Directions for this task
Starting at the line that contains "(431, 414) = (459, 257): yellow" and stopping at the line that contains "(714, 640) = (107, 296): black pawn -> none", restate each line of the records below exactly. Omit the pictures.
START Material provided
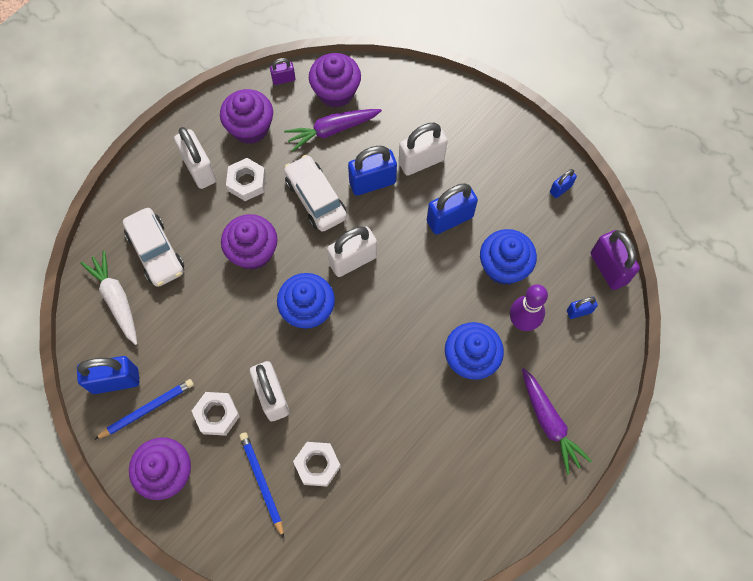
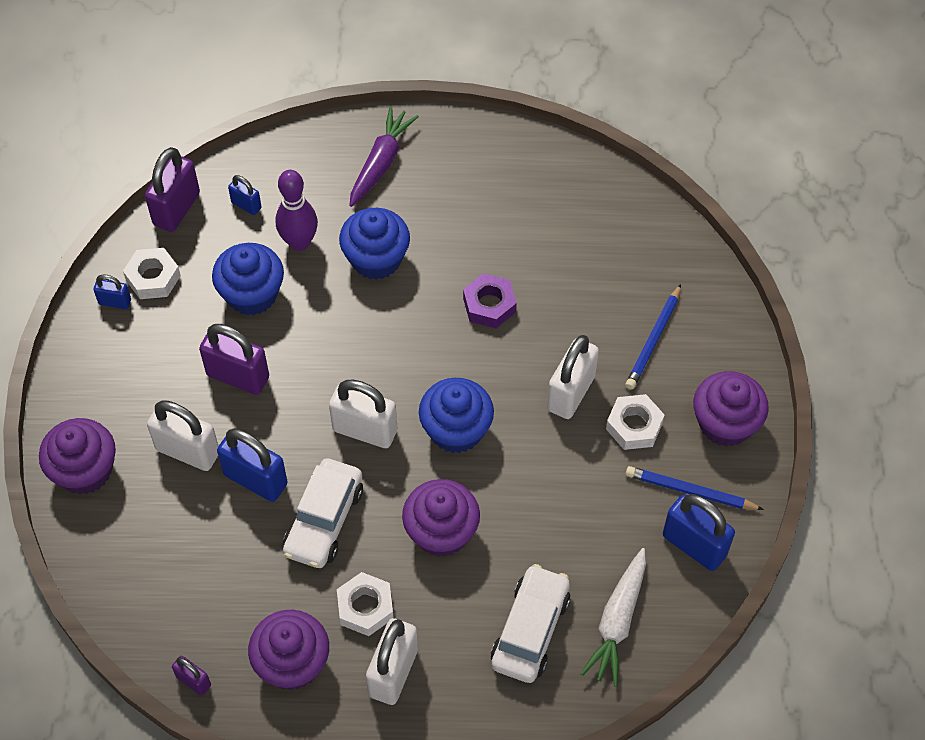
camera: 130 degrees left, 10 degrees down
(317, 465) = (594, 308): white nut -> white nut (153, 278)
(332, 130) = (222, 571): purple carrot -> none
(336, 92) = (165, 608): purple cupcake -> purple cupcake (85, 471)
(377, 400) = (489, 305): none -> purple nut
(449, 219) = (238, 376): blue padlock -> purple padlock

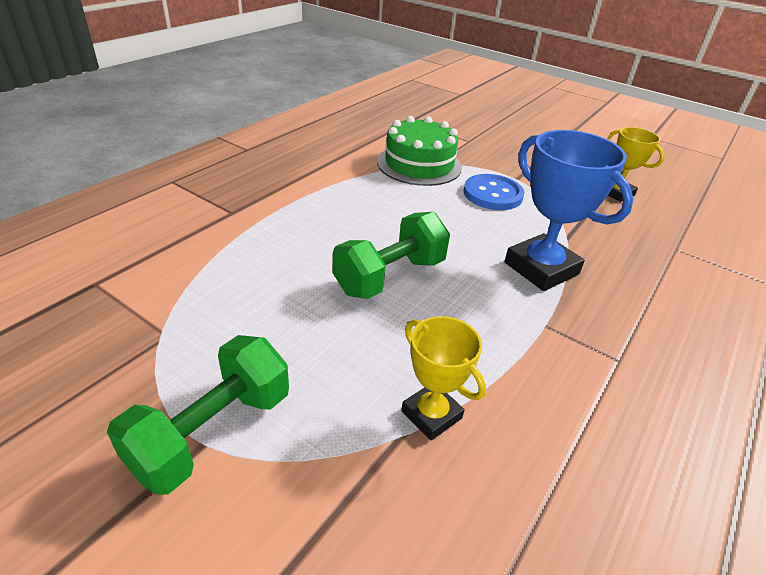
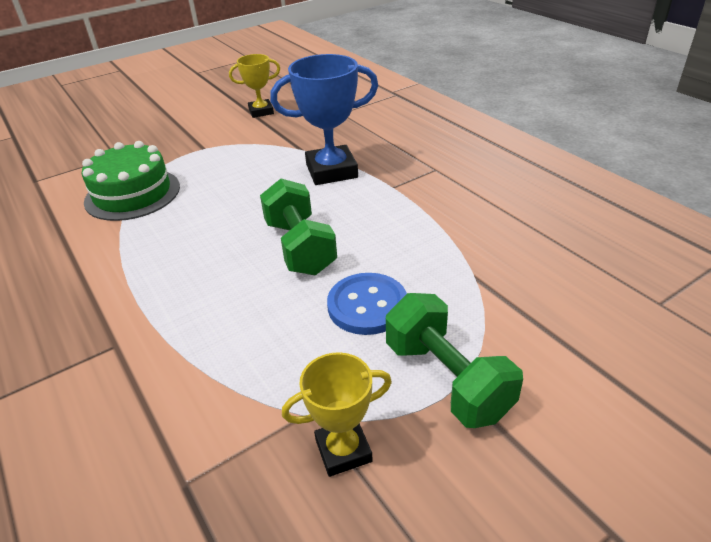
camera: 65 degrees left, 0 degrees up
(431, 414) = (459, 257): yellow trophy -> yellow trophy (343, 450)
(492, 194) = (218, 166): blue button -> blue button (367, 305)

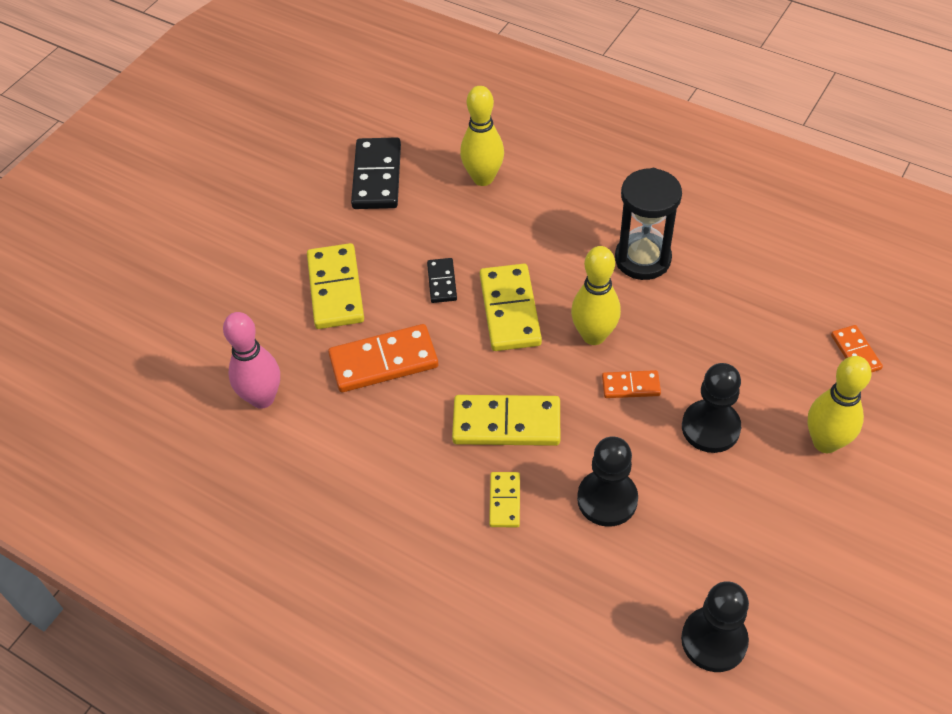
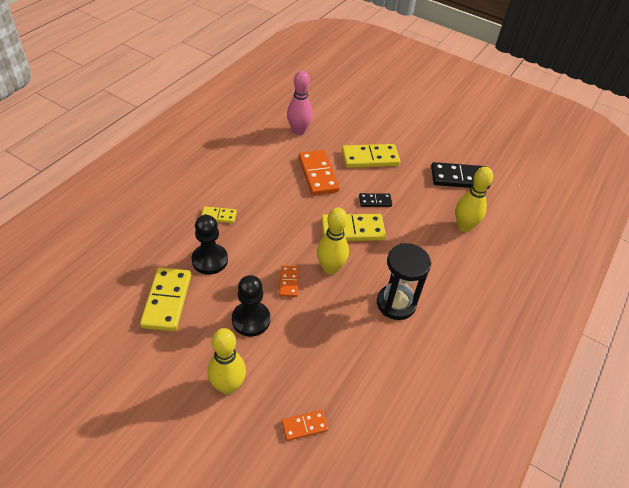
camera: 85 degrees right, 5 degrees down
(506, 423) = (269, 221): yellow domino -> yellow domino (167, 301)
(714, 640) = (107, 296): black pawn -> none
END Material provided
START Material provided
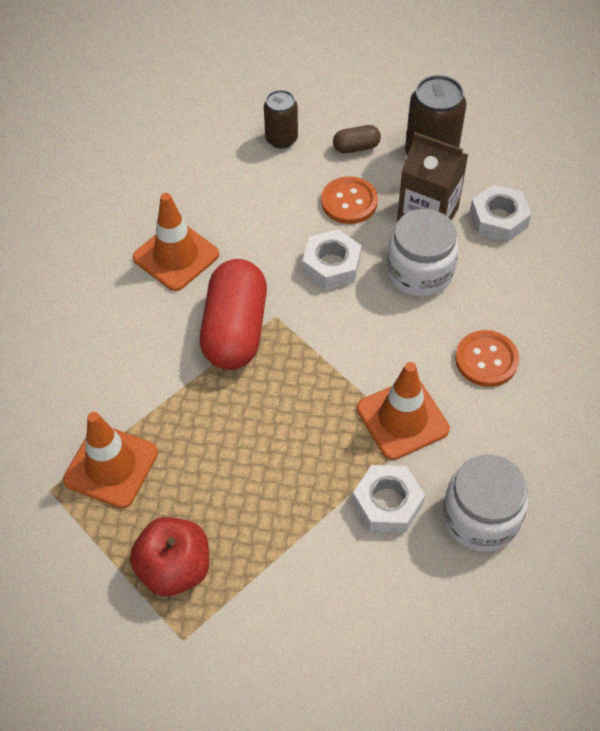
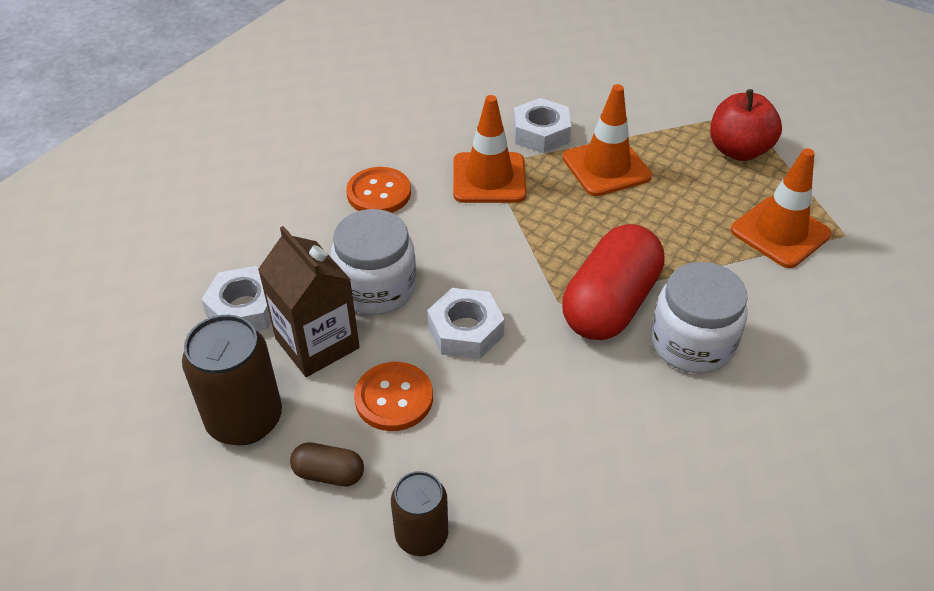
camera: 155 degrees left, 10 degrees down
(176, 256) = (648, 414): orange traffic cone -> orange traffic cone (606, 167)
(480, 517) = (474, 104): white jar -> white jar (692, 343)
END Material provided
Answer for the task
(431, 414) = (459, 257): yellow trophy -> yellow trophy (343, 450)
(492, 194) = (218, 166): blue button -> blue button (367, 305)

camera: 85 degrees right, 5 degrees down
(506, 423) = (269, 221): yellow domino -> yellow domino (167, 301)
(714, 640) = (107, 296): black pawn -> none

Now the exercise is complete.